* **Aim of the exercise**
Identify every line in the data below that contains the string "shortInstrumentName", and copy each such line. Matching is case-sensitive.

* **Data supplied**
--*--

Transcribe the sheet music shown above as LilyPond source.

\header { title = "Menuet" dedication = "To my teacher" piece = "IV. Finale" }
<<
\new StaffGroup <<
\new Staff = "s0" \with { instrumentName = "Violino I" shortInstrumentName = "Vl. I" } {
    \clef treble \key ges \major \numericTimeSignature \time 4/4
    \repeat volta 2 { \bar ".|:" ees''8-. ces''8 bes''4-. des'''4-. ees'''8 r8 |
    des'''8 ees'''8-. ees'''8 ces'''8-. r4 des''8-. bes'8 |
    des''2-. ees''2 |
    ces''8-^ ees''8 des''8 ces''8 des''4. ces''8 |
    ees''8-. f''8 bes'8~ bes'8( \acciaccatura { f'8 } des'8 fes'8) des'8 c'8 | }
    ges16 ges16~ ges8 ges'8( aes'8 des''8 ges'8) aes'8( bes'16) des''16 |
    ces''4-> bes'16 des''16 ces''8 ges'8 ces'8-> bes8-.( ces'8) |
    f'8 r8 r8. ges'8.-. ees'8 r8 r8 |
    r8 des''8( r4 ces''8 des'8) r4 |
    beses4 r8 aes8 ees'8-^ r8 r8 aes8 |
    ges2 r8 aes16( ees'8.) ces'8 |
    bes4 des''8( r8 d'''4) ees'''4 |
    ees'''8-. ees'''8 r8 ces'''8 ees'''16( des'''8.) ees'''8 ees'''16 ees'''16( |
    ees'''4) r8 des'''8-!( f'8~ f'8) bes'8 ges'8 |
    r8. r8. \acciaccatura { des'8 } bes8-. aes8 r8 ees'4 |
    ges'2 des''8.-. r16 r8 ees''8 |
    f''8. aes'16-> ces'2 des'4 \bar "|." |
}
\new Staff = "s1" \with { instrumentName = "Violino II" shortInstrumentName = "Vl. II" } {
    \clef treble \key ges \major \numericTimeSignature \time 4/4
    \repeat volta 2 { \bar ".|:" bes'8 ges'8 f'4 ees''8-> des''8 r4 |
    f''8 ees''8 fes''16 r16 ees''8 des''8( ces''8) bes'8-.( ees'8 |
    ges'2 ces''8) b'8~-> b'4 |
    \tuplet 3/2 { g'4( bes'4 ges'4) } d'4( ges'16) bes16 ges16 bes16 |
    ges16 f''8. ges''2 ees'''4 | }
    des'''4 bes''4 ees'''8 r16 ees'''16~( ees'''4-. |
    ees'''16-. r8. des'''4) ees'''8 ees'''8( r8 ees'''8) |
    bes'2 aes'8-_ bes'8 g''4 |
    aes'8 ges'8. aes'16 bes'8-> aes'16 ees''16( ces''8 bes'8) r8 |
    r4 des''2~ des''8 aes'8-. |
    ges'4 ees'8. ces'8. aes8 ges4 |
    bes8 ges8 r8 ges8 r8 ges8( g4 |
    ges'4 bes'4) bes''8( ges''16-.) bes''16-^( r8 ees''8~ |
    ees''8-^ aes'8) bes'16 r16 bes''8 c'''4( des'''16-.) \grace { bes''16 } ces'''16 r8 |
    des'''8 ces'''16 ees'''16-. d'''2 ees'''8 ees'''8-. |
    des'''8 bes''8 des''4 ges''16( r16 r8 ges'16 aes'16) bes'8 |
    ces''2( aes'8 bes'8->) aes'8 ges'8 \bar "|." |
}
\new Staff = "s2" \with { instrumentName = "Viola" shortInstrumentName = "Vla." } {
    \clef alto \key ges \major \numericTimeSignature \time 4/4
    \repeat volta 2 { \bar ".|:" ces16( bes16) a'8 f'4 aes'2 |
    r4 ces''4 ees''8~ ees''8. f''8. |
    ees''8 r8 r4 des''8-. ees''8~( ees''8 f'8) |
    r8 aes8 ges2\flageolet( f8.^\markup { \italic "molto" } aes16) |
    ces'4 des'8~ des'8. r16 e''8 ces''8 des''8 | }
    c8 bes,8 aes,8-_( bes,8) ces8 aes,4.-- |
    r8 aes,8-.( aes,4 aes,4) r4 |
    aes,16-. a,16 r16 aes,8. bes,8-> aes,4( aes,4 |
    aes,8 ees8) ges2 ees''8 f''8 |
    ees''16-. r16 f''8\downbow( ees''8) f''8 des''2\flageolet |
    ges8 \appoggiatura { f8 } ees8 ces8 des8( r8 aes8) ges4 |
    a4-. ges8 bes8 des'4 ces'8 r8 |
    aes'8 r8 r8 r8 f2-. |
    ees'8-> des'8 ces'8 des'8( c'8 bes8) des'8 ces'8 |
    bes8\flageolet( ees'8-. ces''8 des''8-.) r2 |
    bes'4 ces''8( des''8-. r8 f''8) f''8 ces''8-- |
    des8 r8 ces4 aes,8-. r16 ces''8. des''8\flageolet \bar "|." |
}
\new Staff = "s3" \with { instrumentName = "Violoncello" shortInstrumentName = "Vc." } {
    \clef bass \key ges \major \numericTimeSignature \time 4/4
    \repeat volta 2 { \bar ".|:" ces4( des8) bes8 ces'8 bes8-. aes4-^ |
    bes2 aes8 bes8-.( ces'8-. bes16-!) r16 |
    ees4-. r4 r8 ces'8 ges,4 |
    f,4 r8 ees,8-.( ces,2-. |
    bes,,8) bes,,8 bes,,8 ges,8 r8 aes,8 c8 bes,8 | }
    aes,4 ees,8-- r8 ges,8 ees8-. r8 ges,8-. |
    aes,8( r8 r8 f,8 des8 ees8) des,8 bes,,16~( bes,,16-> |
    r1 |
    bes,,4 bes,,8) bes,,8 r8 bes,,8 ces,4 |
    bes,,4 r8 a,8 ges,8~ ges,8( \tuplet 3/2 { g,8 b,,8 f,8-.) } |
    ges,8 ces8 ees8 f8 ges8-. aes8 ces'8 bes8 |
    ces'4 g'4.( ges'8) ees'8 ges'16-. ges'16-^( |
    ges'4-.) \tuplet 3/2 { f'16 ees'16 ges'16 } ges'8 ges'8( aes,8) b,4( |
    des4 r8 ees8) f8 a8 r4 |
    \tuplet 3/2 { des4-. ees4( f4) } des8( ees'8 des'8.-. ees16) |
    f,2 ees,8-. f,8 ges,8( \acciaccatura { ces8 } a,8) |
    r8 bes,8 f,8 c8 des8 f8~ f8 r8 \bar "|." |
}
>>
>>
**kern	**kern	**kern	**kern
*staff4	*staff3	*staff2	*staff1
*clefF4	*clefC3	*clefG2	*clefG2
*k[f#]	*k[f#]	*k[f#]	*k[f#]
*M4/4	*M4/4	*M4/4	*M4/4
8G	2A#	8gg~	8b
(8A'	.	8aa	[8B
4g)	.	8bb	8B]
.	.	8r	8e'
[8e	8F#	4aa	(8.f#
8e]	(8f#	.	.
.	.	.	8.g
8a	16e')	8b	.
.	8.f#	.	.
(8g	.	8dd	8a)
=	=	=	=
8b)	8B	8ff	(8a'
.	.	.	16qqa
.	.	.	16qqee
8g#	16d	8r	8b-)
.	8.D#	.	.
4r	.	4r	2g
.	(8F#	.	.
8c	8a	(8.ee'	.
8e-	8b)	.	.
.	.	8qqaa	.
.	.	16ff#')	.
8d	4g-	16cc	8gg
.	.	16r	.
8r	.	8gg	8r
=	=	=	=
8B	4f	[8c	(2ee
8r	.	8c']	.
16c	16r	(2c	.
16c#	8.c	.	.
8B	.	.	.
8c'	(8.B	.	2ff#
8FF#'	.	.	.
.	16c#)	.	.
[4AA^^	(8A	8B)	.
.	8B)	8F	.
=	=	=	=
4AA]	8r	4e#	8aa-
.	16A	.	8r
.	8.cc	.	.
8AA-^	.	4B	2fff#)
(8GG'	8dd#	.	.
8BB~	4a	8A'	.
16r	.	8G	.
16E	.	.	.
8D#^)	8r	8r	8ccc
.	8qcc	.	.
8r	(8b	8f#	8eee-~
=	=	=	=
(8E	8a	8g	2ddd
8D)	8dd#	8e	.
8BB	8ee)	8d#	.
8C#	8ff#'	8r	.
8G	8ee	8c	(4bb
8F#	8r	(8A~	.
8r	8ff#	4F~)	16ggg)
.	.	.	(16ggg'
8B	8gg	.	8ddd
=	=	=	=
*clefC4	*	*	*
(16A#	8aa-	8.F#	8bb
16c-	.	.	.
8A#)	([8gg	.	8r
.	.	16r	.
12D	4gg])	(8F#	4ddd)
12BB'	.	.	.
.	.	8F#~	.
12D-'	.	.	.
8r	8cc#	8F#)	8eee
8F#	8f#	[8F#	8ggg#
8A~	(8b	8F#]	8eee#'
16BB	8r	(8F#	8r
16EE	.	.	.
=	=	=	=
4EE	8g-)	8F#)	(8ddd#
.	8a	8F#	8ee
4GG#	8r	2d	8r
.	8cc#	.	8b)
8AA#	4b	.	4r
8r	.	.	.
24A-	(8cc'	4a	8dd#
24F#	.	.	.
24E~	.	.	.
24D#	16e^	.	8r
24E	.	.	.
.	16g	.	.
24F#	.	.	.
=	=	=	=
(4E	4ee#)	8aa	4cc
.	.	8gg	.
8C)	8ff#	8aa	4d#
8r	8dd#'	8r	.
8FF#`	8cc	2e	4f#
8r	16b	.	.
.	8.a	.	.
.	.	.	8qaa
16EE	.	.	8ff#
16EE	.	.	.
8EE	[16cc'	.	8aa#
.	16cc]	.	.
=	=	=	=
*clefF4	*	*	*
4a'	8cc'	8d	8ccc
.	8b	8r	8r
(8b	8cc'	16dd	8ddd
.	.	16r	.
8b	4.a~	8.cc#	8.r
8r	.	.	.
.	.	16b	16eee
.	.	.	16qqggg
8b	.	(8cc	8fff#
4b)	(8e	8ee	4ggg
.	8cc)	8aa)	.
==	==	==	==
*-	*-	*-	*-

--*--

* **Written solution**
\new Staff = "s0" \with { instrumentName = "Violino I" shortInstrumentName = "Vl. I" } {
\new Staff = "s1" \with { instrumentName = "Violino II" shortInstrumentName = "Vl. II" } {
\new Staff = "s2" \with { instrumentName = "Viola" shortInstrumentName = "Vla." } {
\new Staff = "s3" \with { instrumentName = "Violoncello" shortInstrumentName = "Vc." } {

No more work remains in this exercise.